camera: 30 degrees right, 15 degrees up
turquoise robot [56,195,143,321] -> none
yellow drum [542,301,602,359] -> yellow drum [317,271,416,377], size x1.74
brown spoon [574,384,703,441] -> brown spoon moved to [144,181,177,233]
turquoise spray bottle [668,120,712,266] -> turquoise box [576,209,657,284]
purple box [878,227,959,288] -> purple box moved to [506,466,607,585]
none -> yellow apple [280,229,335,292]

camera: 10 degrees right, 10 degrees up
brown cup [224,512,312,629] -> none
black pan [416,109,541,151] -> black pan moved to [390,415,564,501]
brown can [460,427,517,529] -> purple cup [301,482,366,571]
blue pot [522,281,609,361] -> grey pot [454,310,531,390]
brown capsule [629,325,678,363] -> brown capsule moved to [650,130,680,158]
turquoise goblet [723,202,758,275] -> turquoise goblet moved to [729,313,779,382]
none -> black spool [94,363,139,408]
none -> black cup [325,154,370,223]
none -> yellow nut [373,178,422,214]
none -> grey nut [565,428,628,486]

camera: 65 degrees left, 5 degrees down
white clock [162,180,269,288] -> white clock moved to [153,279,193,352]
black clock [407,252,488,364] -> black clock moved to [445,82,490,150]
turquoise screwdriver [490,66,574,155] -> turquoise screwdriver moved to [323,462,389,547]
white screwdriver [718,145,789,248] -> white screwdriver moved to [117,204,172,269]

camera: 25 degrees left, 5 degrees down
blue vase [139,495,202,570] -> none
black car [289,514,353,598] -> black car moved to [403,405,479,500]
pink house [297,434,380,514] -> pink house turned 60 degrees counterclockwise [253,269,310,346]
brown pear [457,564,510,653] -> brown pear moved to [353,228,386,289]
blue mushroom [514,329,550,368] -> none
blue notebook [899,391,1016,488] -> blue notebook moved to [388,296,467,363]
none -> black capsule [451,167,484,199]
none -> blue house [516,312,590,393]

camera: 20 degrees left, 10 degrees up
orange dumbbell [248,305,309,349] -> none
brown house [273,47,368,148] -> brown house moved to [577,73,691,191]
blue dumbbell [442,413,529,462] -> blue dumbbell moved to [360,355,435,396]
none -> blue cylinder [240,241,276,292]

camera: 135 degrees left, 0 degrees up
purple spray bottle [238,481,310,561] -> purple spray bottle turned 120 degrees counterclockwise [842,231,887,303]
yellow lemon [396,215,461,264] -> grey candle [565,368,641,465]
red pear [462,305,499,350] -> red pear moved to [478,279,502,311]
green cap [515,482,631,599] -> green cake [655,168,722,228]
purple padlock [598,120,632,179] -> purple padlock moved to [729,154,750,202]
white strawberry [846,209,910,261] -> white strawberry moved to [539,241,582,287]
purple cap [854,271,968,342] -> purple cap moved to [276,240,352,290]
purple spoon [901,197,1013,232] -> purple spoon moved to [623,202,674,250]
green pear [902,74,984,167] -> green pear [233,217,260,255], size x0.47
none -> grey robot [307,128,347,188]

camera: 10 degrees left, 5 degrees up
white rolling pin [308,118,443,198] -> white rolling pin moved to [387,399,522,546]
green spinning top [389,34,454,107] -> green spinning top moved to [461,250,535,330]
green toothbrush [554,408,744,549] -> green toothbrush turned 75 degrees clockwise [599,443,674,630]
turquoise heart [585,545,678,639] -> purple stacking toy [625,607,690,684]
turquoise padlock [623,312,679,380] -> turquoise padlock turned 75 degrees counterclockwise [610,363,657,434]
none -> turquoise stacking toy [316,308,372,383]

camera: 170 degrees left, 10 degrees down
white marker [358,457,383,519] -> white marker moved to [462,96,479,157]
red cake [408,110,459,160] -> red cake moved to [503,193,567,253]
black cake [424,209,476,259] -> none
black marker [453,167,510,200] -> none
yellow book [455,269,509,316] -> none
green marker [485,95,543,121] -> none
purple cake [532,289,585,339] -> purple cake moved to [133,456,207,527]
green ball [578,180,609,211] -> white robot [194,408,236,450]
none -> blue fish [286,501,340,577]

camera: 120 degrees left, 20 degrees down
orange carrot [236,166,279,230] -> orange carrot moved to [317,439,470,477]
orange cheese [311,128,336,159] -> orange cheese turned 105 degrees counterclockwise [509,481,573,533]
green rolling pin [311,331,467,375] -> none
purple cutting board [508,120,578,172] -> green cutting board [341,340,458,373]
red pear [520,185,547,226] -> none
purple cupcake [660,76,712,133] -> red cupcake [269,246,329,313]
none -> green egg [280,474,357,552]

--

Exercise description
For the material above, reproduce exactly the lines from the line with "black pan [416,109,541,151]" to the line with "brown capsule [629,325,678,363]", inclusive, and exclude all others.

Your solution
black pan [416,109,541,151] -> black pan moved to [390,415,564,501]
brown can [460,427,517,529] -> purple cup [301,482,366,571]
blue pot [522,281,609,361] -> grey pot [454,310,531,390]
brown capsule [629,325,678,363] -> brown capsule moved to [650,130,680,158]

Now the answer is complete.